Your answer should hold each line of the material that contains the word "degrees".

=== Section Start ===

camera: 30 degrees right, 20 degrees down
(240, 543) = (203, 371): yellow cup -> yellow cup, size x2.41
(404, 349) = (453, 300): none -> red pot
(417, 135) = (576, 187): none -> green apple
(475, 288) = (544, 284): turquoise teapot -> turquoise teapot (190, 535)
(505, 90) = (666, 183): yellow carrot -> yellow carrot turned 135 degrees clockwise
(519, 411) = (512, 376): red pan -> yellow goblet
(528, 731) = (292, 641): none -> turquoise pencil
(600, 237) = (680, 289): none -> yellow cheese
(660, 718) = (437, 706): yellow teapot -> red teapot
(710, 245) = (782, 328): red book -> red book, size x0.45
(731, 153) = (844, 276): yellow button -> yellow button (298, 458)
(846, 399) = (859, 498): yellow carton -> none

=== Section End ===
=== Section Start ===

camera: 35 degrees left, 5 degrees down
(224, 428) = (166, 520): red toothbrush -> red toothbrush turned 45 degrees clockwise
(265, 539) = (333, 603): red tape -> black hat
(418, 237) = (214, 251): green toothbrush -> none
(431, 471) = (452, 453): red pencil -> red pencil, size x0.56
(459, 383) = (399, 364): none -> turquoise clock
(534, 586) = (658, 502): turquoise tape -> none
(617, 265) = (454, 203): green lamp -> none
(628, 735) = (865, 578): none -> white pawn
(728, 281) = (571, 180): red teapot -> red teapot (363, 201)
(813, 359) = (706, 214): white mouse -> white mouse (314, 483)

=== Section End ===

> [Result below]:
camera: 30 degrees right, 20 degrees down
(505, 90) = (666, 183): yellow carrot -> yellow carrot turned 135 degrees clockwise
camera: 35 degrees left, 5 degrees down
(224, 428) = (166, 520): red toothbrush -> red toothbrush turned 45 degrees clockwise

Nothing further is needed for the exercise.